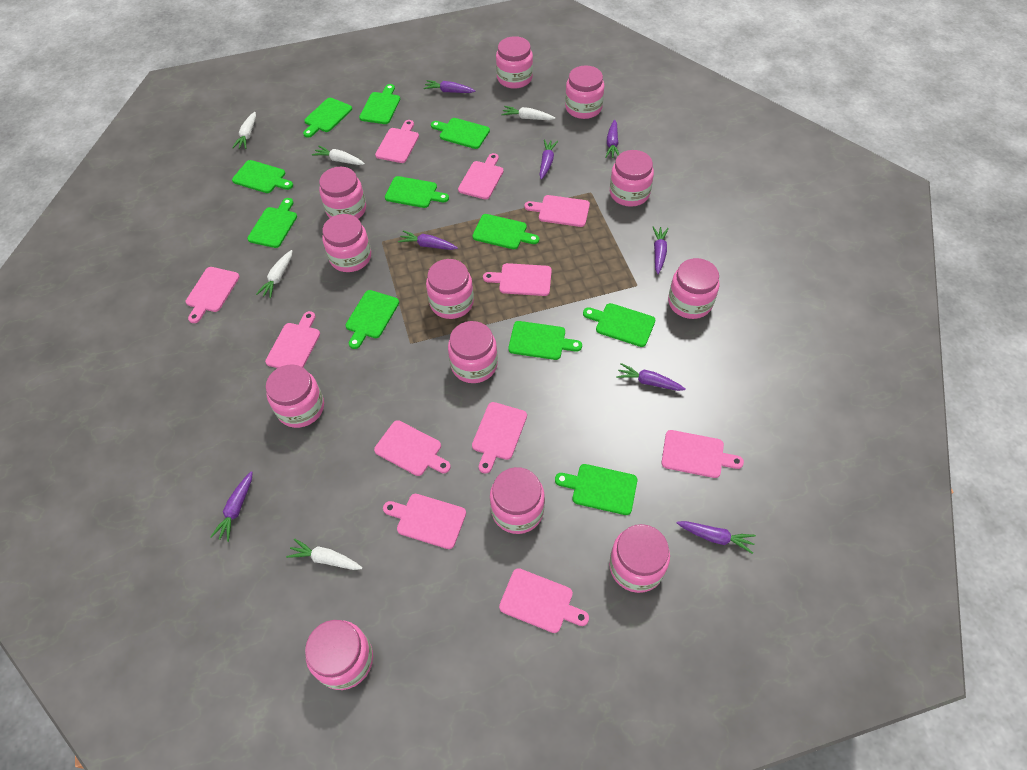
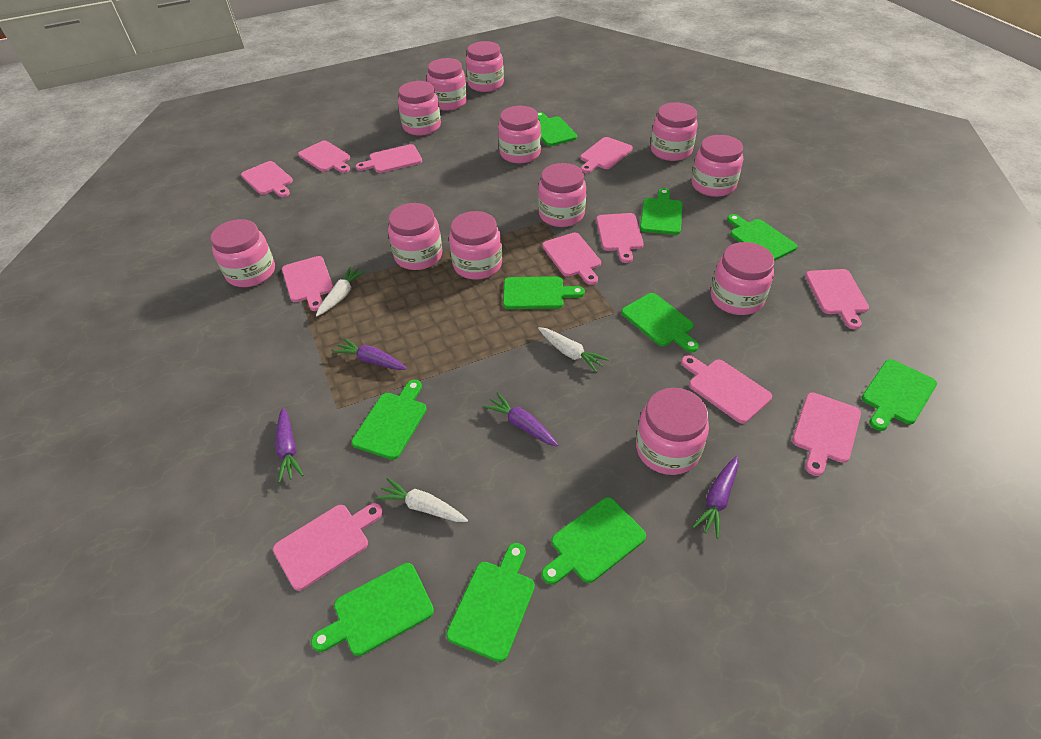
green cutting board: 11 -> 10
purple carrot: 8 -> 4
white carrot: 5 -> 3

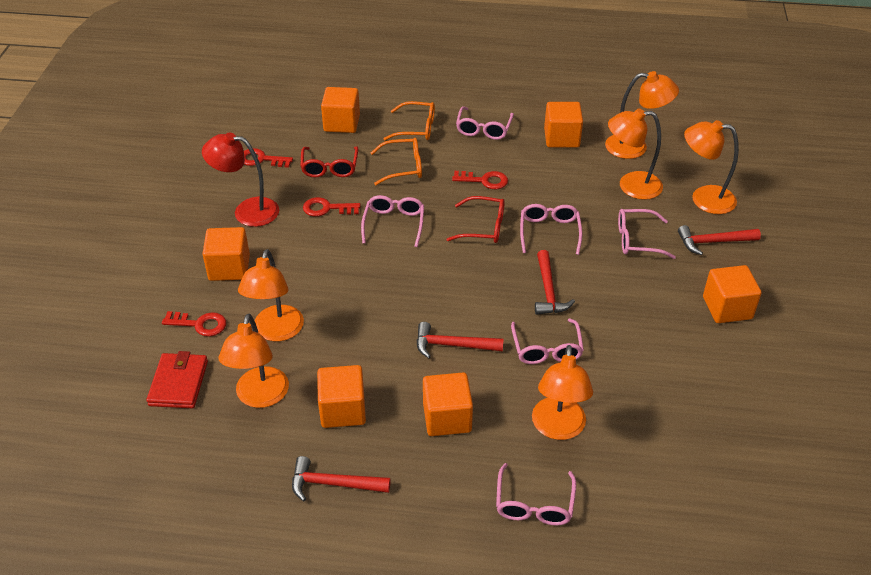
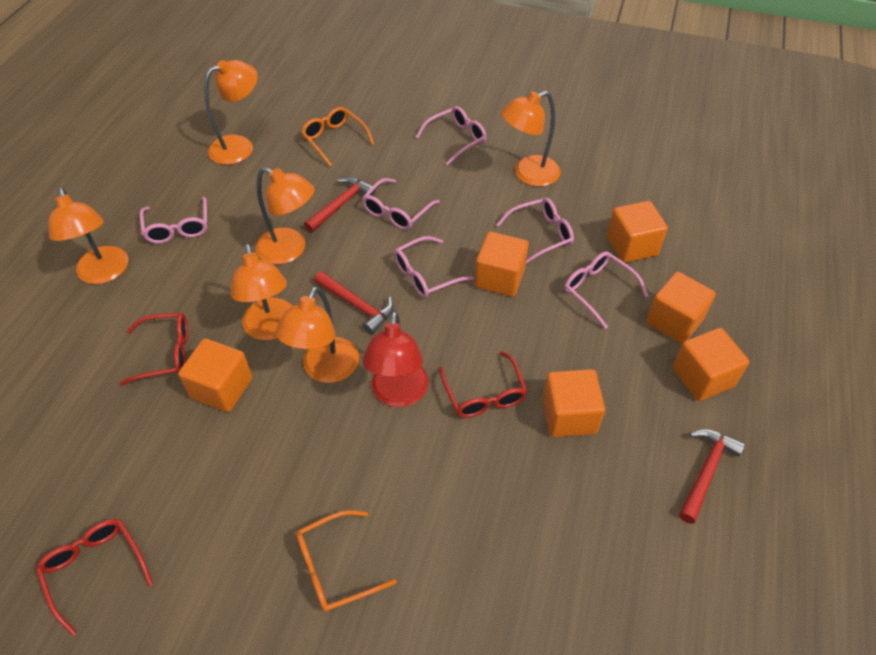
red glasses: 2 -> 3
red hammer: 4 -> 3
red key: 4 -> 0
red wallet: 1 -> 0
+---+
→ What is expected: Give back each of the records above word for word, apart from the pictures.

→ Answer to the problem:
green cutting board: 11 -> 10
purple carrot: 8 -> 4
white carrot: 5 -> 3

red glasses: 2 -> 3
red hammer: 4 -> 3
red key: 4 -> 0
red wallet: 1 -> 0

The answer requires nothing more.